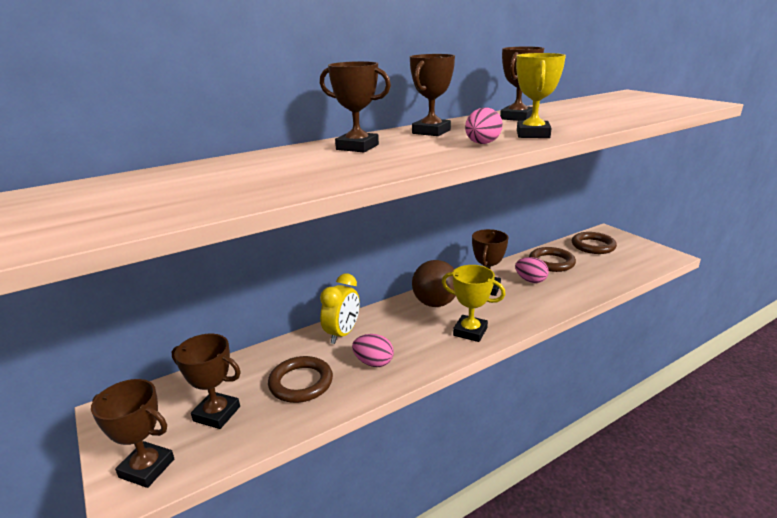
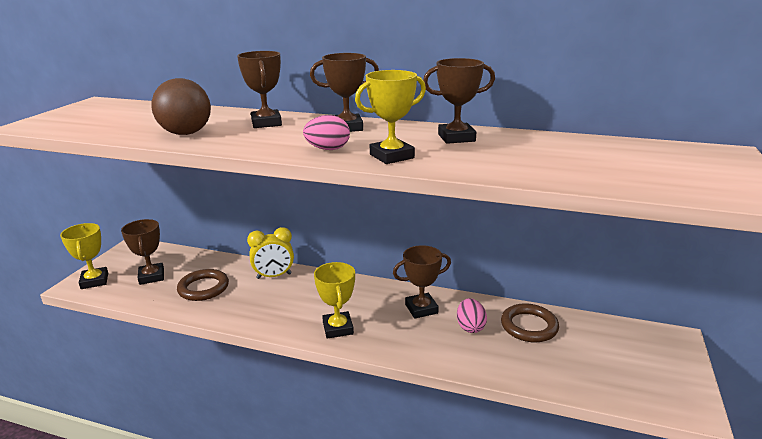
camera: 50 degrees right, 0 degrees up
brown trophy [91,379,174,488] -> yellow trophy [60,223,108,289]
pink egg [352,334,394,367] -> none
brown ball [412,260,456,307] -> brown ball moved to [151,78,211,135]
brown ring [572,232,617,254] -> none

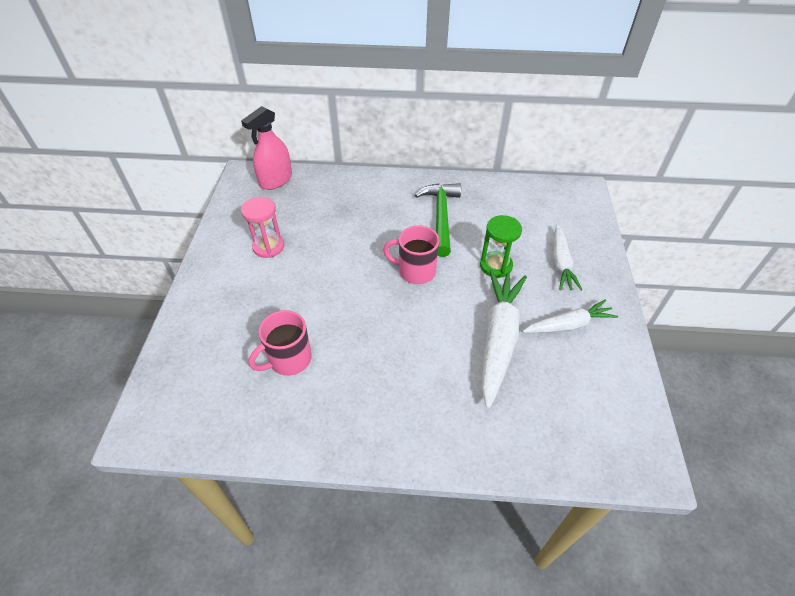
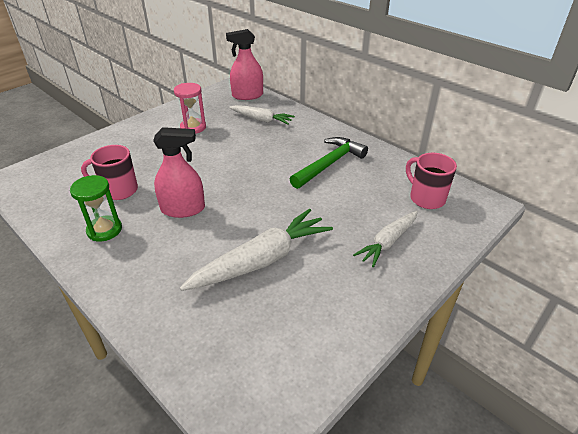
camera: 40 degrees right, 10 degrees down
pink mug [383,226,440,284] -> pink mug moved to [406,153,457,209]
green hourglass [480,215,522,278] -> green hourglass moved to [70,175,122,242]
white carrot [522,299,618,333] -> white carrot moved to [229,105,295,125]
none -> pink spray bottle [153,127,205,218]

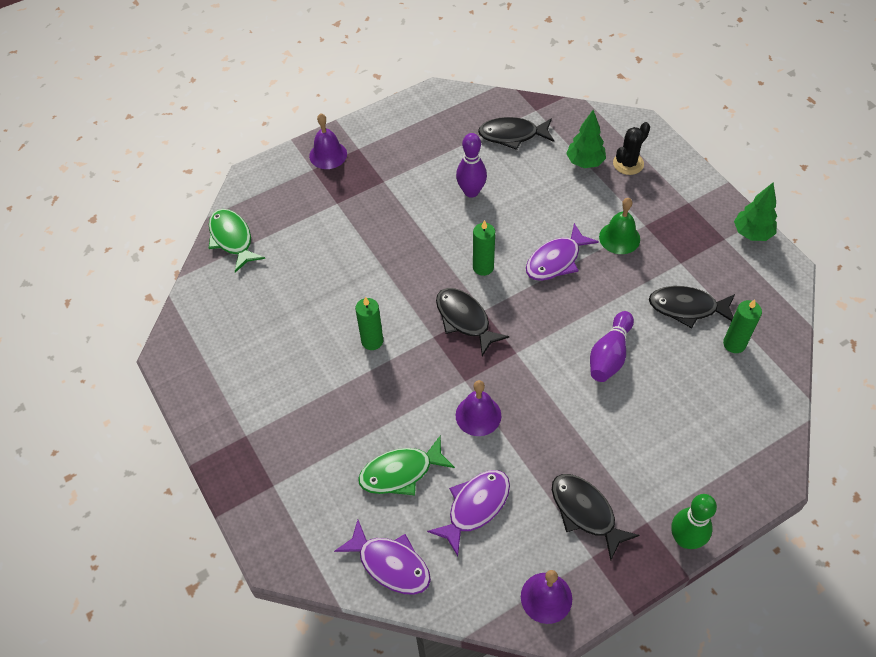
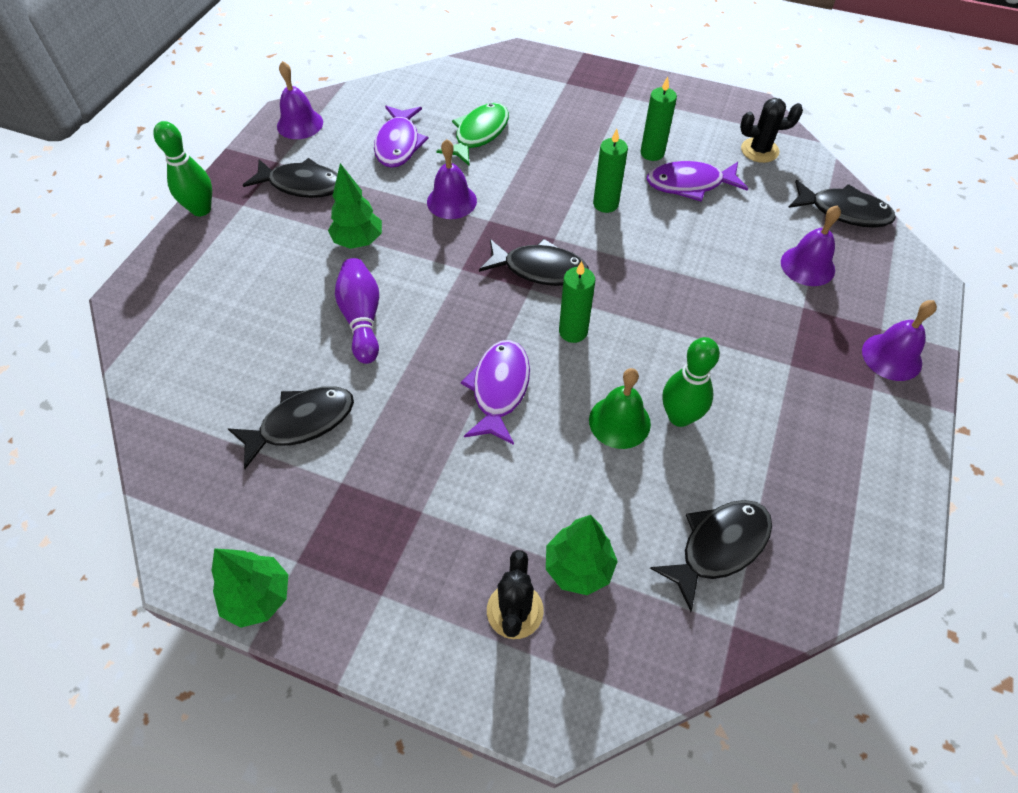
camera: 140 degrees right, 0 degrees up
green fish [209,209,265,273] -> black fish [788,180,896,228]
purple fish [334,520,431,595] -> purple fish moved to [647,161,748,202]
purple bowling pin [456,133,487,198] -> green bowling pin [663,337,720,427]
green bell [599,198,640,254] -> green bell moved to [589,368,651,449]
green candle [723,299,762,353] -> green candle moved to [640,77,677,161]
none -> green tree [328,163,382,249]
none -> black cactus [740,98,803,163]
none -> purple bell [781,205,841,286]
....................
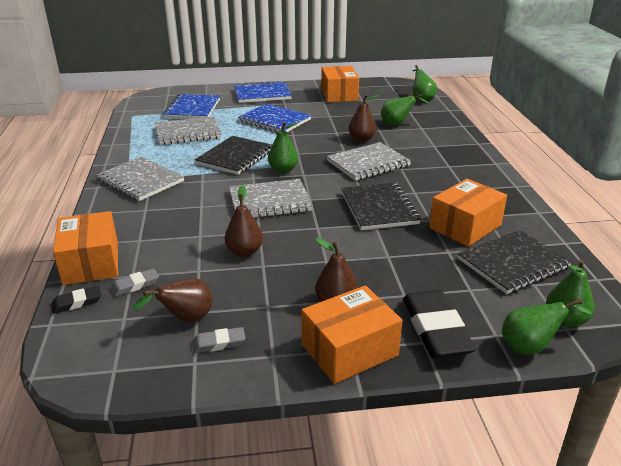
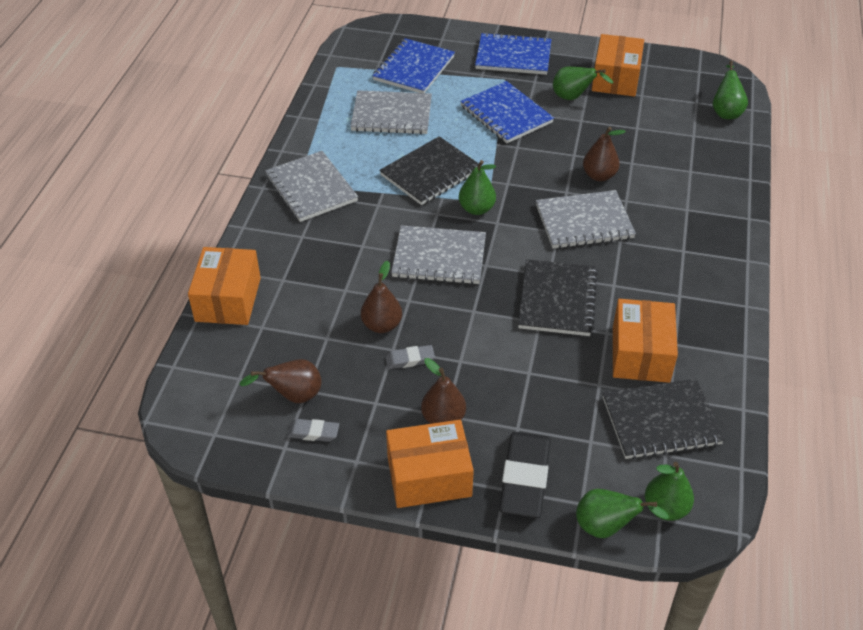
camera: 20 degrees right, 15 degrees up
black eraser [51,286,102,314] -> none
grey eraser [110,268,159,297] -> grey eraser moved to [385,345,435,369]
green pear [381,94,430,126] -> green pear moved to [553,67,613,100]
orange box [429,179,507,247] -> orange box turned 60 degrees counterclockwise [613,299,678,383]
....................
Within the listing above, the range opens at the line with "grey eraser [110,268,159,297]" and closes at the line with "orange box [429,179,507,247]". Reproduce exactly the lines of that range, including both ends.

§ **Answer to the problem**
grey eraser [110,268,159,297] -> grey eraser moved to [385,345,435,369]
green pear [381,94,430,126] -> green pear moved to [553,67,613,100]
orange box [429,179,507,247] -> orange box turned 60 degrees counterclockwise [613,299,678,383]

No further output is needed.